▸ The problem:
Please return every record exactly as written, leaving out the pictures.

[Start of Attachment]

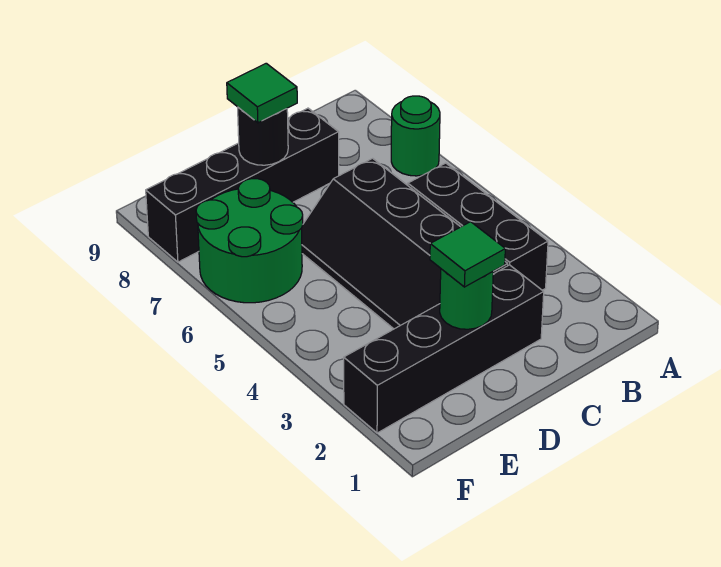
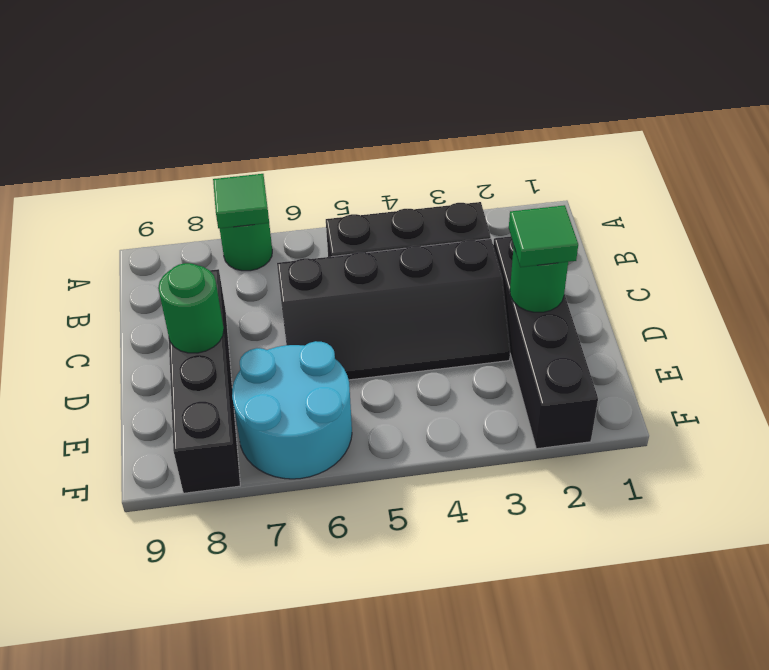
black 1x1 round brick [238,108,288,165] -> green 1x1 round brick [158,263,224,353]
green 1x1 tile [227,63,297,123] -> green 1x1 tile moved to [213,174,269,229]
green 2x2 round brick [196,179,303,303] -> cyan 2x2 round brick [232,341,352,479]

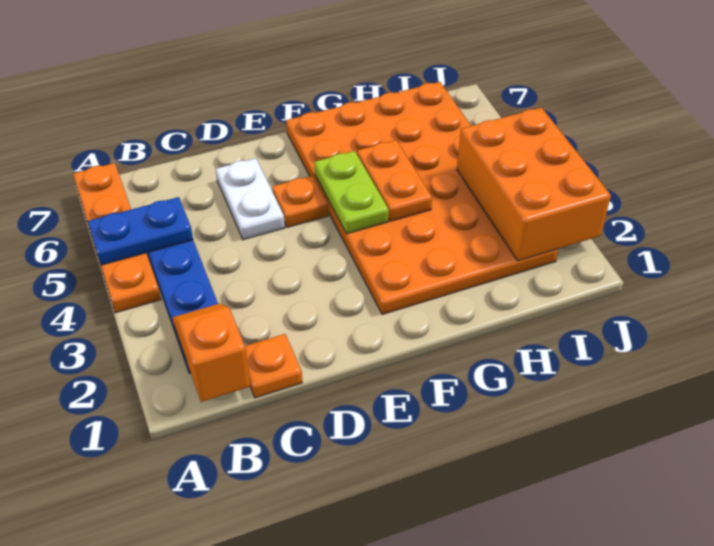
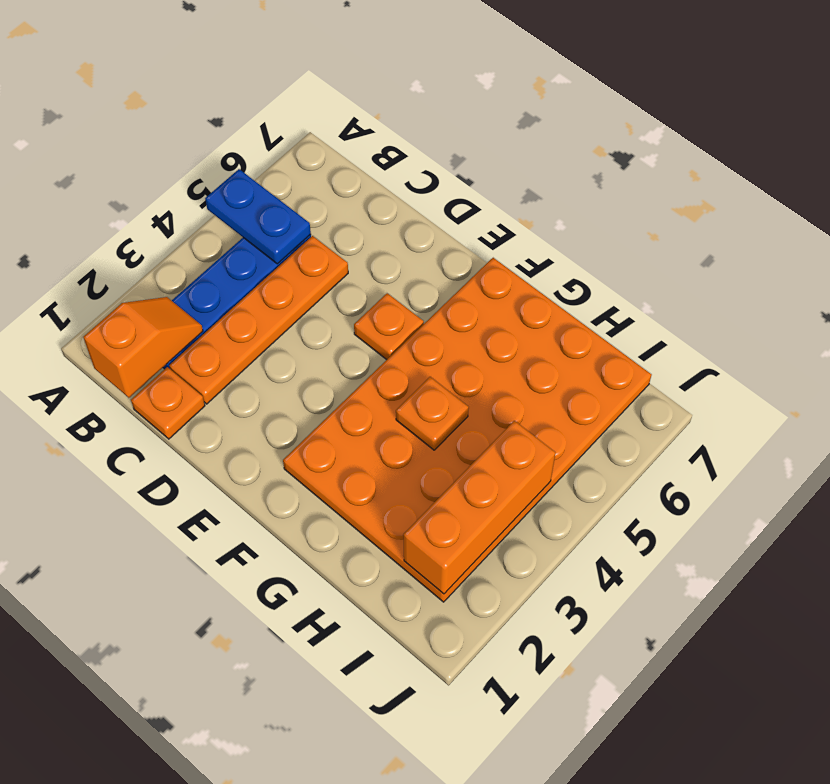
orange 1x4 plate [73,163,161,313] -> orange 1x4 plate moved to [169,236,348,404]
white 1x2 plate [216,158,285,240] -> none
lime 1x2 plate [314,151,389,234] -> none
orange 1x2 plate [357,140,432,221] -> orange 1x1 plate [396,377,469,450]
orange 2x3 brick [457,108,611,261] -> orange 1x3 brick [403,421,556,594]

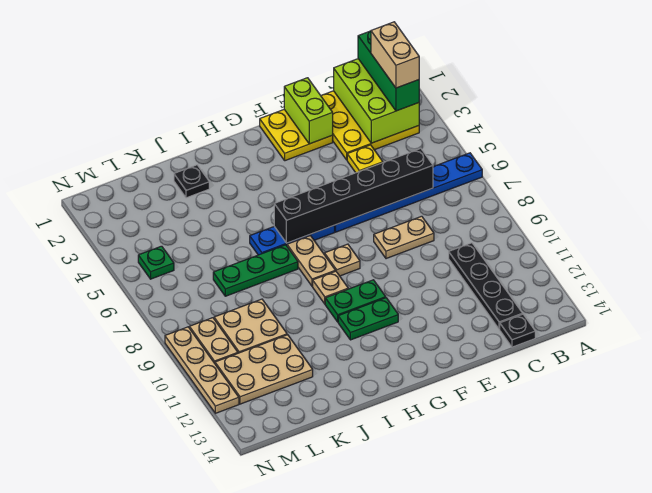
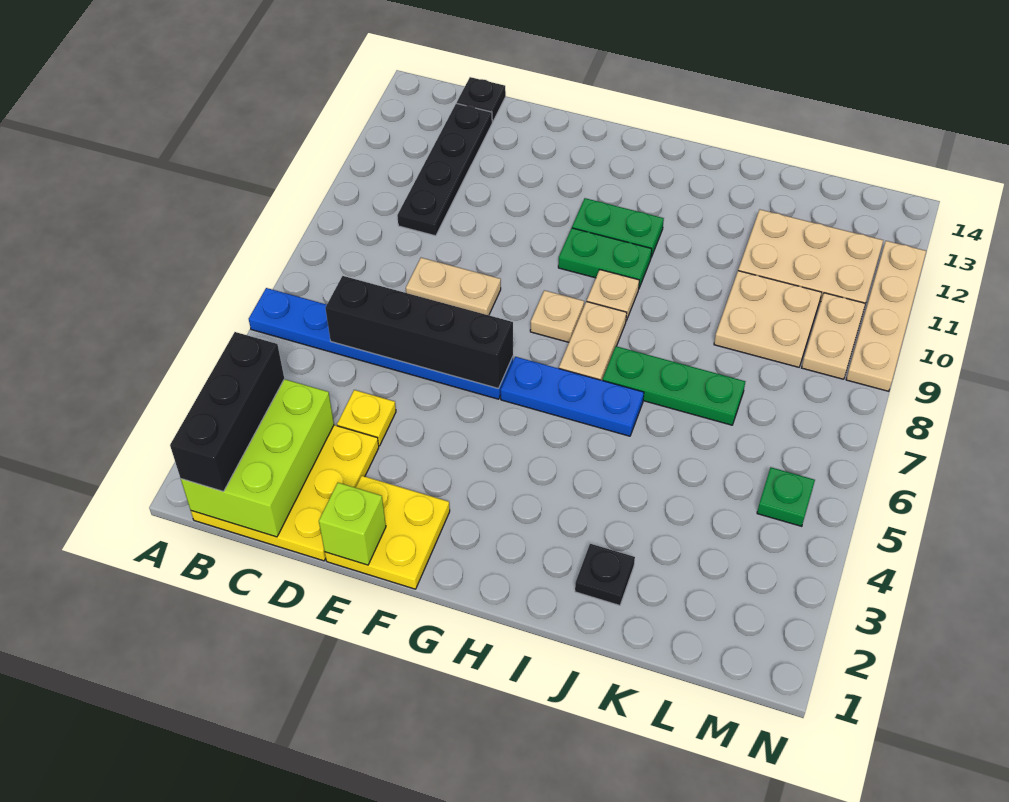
green 1x3 brick [358,31,419,111] -> black 1x3 brick [170,332,284,491]
tan 1x2 brick [371,22,419,88] -> none
black 1x6 brick [274,148,433,243] -> black 1x4 brick [325,276,513,389]
lime 1x2 brick [284,78,333,144] -> lime 1x1 brick [319,483,386,565]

[End of Attachment]

▸ Exercise result:
black 1x1 round brick [238,108,288,165] -> green 1x1 round brick [158,263,224,353]
green 1x1 tile [227,63,297,123] -> green 1x1 tile moved to [213,174,269,229]
green 2x2 round brick [196,179,303,303] -> cyan 2x2 round brick [232,341,352,479]

orange 1x4 plate [73,163,161,313] -> orange 1x4 plate moved to [169,236,348,404]
white 1x2 plate [216,158,285,240] -> none
lime 1x2 plate [314,151,389,234] -> none
orange 1x2 plate [357,140,432,221] -> orange 1x1 plate [396,377,469,450]
orange 2x3 brick [457,108,611,261] -> orange 1x3 brick [403,421,556,594]

green 1x3 brick [358,31,419,111] -> black 1x3 brick [170,332,284,491]
tan 1x2 brick [371,22,419,88] -> none
black 1x6 brick [274,148,433,243] -> black 1x4 brick [325,276,513,389]
lime 1x2 brick [284,78,333,144] -> lime 1x1 brick [319,483,386,565]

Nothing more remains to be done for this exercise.